Exercise requirements. Wherever the word "pink" occurs in the listing, copy the whole line.

Exercise material.

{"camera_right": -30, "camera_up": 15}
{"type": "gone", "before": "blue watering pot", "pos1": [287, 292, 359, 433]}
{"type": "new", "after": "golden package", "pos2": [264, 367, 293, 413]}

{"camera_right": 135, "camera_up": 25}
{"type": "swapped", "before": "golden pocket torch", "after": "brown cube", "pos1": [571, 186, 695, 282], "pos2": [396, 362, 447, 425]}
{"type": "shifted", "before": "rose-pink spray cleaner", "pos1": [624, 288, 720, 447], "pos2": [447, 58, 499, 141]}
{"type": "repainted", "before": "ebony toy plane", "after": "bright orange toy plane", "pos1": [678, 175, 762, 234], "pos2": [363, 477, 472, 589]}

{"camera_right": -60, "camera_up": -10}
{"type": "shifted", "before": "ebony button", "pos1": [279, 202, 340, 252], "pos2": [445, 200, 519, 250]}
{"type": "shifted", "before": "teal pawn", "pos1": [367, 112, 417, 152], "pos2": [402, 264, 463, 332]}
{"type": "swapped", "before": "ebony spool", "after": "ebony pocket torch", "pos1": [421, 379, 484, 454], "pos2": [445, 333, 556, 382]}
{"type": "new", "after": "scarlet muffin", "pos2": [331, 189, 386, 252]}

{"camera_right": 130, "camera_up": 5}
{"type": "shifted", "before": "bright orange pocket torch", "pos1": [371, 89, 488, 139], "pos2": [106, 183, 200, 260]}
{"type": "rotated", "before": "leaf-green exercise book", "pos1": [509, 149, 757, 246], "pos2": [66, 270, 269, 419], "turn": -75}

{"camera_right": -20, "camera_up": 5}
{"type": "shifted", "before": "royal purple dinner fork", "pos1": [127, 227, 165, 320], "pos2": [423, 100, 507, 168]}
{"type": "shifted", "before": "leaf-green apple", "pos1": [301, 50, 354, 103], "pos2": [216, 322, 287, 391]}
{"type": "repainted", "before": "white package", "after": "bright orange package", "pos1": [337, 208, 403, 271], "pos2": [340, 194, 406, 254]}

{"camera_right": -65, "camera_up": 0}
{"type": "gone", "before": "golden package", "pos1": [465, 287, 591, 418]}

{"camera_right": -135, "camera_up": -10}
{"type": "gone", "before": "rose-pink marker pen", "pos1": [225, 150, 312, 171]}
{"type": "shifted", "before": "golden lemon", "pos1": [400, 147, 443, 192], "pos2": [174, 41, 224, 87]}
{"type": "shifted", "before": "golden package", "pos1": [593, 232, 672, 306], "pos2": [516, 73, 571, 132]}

Response below.
{"type": "shifted", "before": "rose-pink spray cleaner", "pos1": [624, 288, 720, 447], "pos2": [447, 58, 499, 141]}
{"type": "gone", "before": "rose-pink marker pen", "pos1": [225, 150, 312, 171]}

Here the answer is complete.